What this task involves:
Retype, exactly as written, every line from the one containing "R12: 2.2k (IC4/GP5, N9) -> 270 (IC4/GP5, N9)" through the last line of the records below, both included; skip the pictures.

Stored entries:
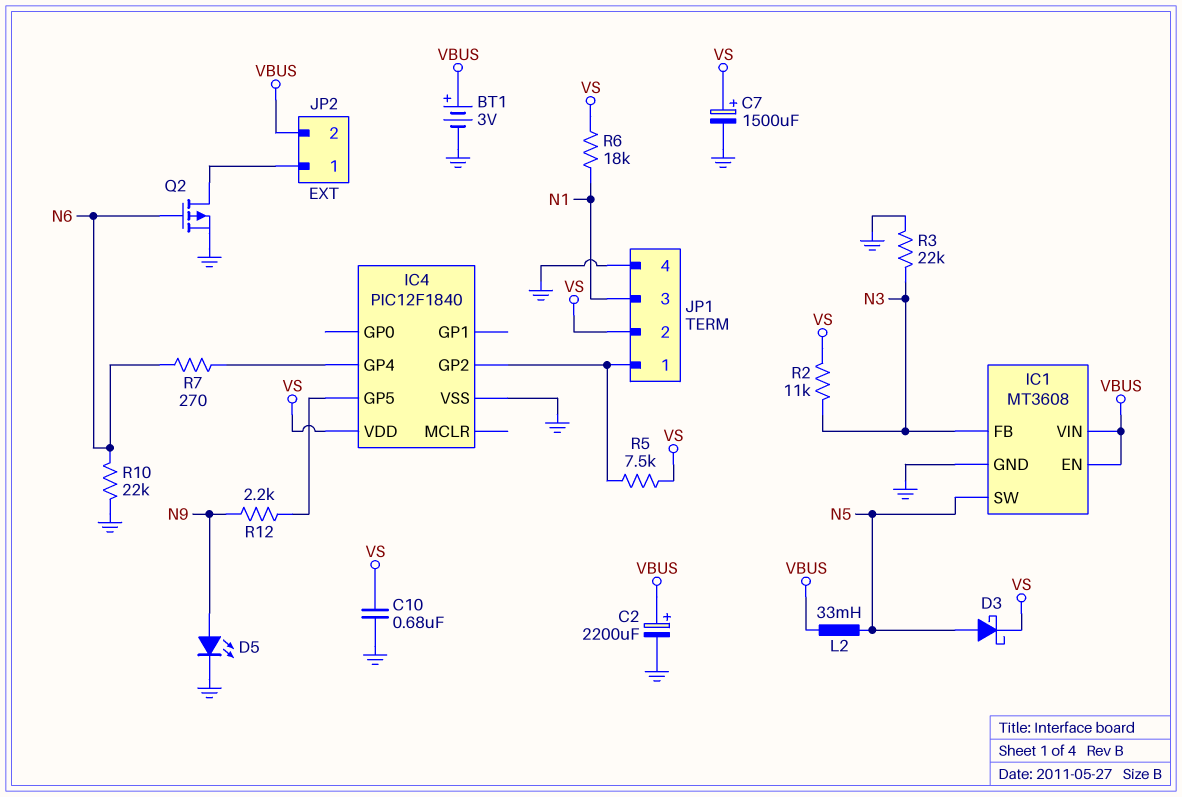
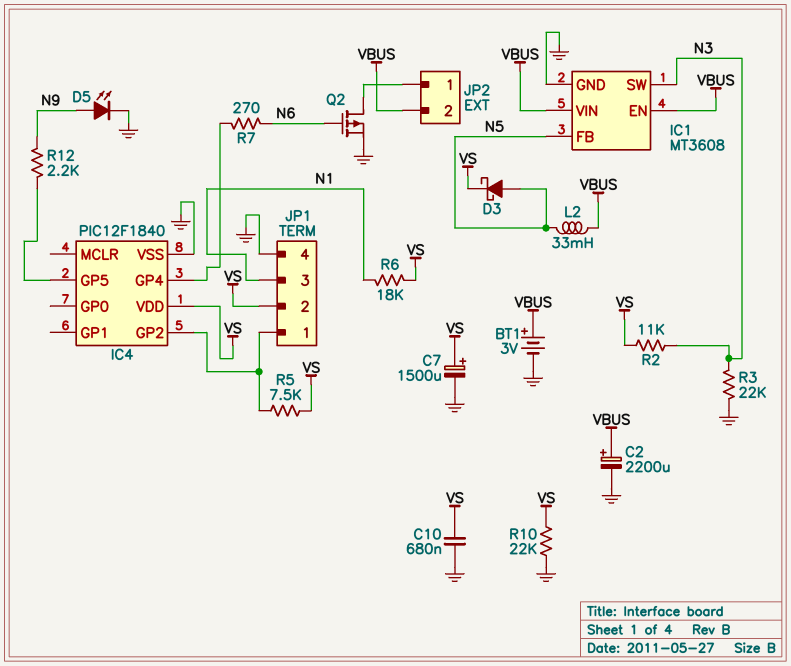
IC1 pin FB: N3 -> N5
IC1 pin SW: N5 -> N3
R10: 22k (GND, N6) -> 22k (GND, VS)

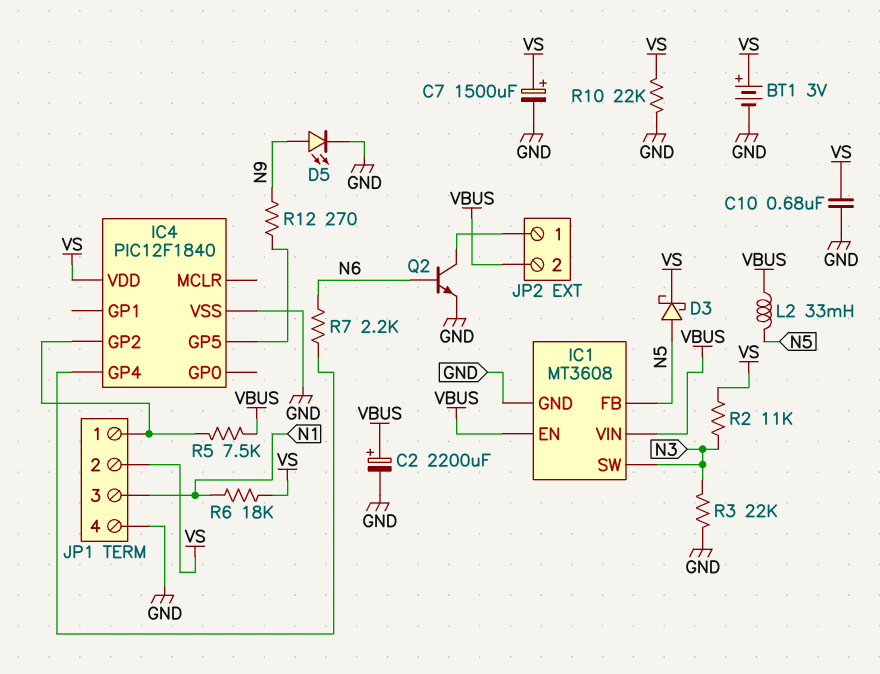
BT1: 3V (plus VBUS, minus GND) -> 3V (plus VS, minus GND)
Q2: PMOS (G N6, D JP2/1, S GND) -> NPN (B N6, C JP2/1, E GND)
R5: 7.5k (IC4/GP2, VS) -> 7.5k (IC4/GP2, VBUS)
R7: 270 (IC4/GP4, N6) -> 2.2k (IC4/GP4, N6)
R12: 2.2k (IC4/GP5, N9) -> 270 (IC4/GP5, N9)

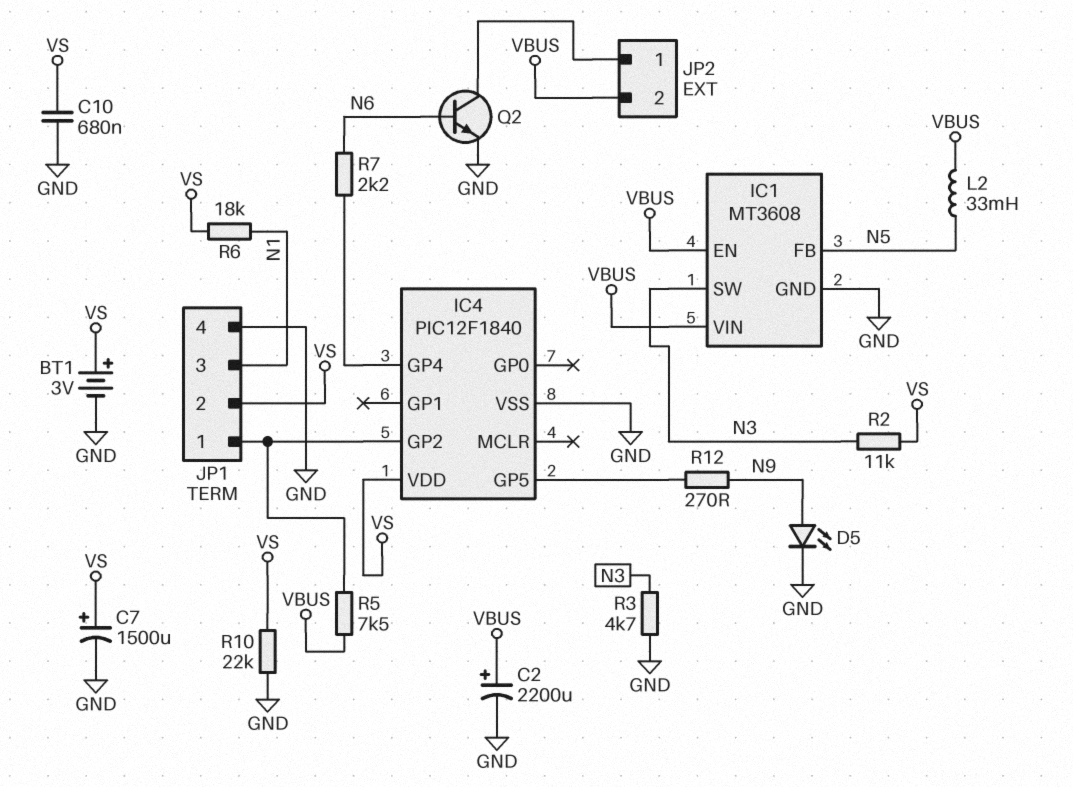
D3: schottky (A N5, K VS) -> none
R3: 22k (GND, N3) -> 4.7k (GND, N3)

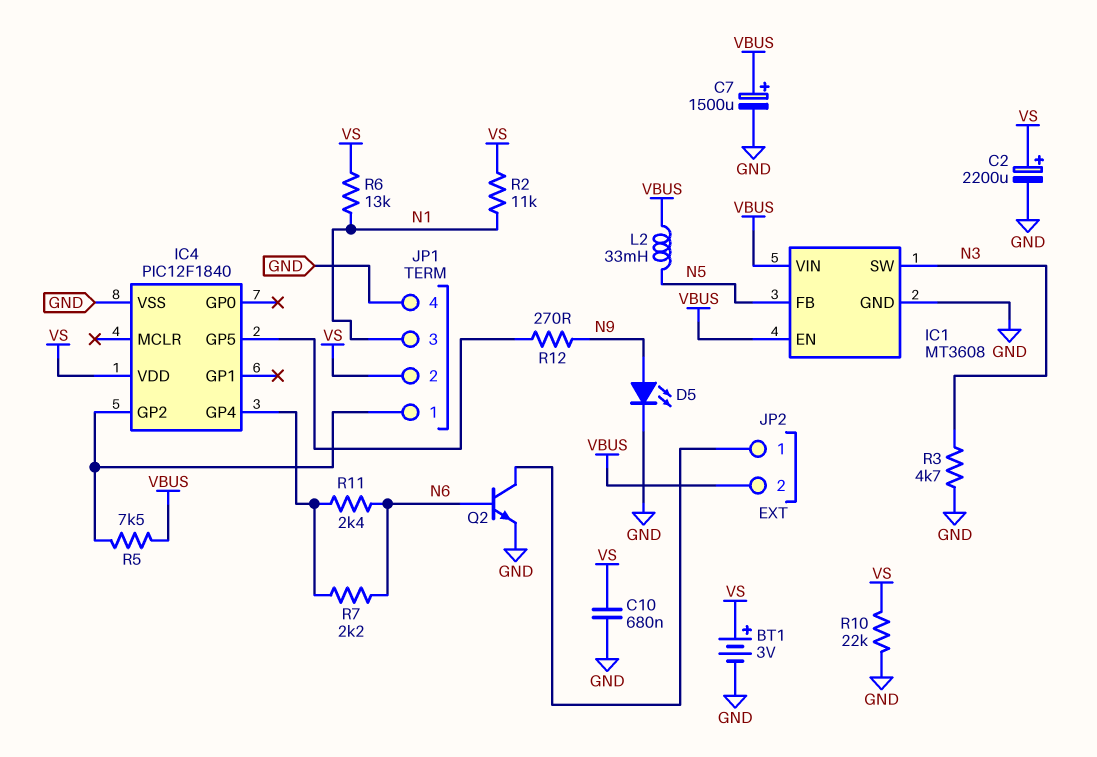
C2: 2200uF (plus VBUS, minus GND) -> 2200uF (plus VS, minus GND)
C7: 1500uF (plus VS, minus GND) -> 1500uF (plus VBUS, minus GND)
R2: 11k (N3, VS) -> 11k (N1, VS)
R6: 18k (N1, VS) -> 13k (N1, VS)
R11: none -> 2.4k (IC4/GP4, N6)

Solution:
R12: 2.2k (IC4/GP5, N9) -> 270 (IC4/GP5, N9)

D3: schottky (A N5, K VS) -> none
R3: 22k (GND, N3) -> 4.7k (GND, N3)

C2: 2200uF (plus VBUS, minus GND) -> 2200uF (plus VS, minus GND)
C7: 1500uF (plus VS, minus GND) -> 1500uF (plus VBUS, minus GND)
R2: 11k (N3, VS) -> 11k (N1, VS)
R6: 18k (N1, VS) -> 13k (N1, VS)
R11: none -> 2.4k (IC4/GP4, N6)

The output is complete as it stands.